**What is expected:** All lines from the one that mentions "in_first: [114, 239]" through the last of the entries below must be copied exactly, with both ends kept.
──────────
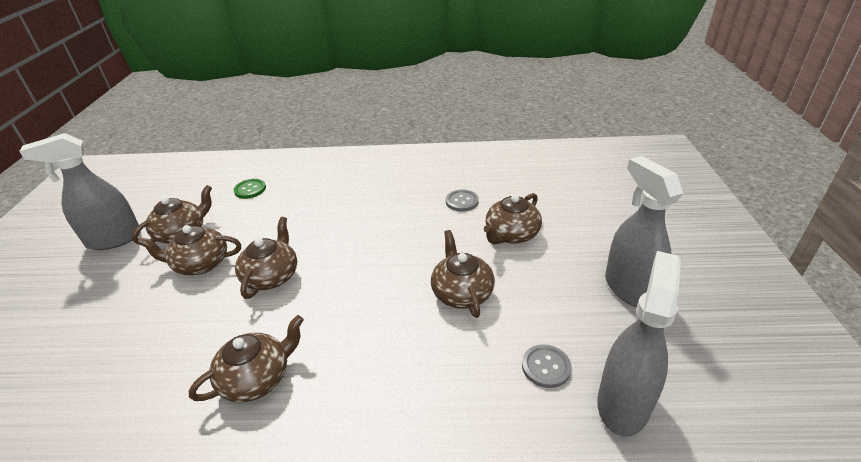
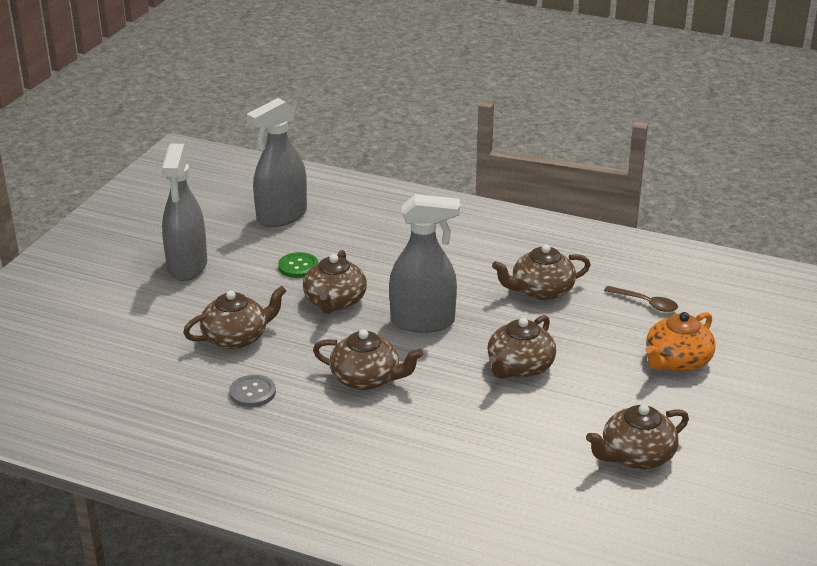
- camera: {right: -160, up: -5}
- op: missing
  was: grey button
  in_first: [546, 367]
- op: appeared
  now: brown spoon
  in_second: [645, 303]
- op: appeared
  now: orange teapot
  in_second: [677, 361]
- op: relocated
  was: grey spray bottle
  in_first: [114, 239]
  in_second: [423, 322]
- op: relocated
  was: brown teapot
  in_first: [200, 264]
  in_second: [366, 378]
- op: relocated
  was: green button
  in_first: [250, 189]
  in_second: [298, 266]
──────────
**Answer below:**
  in_first: [114, 239]
  in_second: [423, 322]
- op: relocated
  was: brown teapot
  in_first: [200, 264]
  in_second: [366, 378]
- op: relocated
  was: green button
  in_first: [250, 189]
  in_second: [298, 266]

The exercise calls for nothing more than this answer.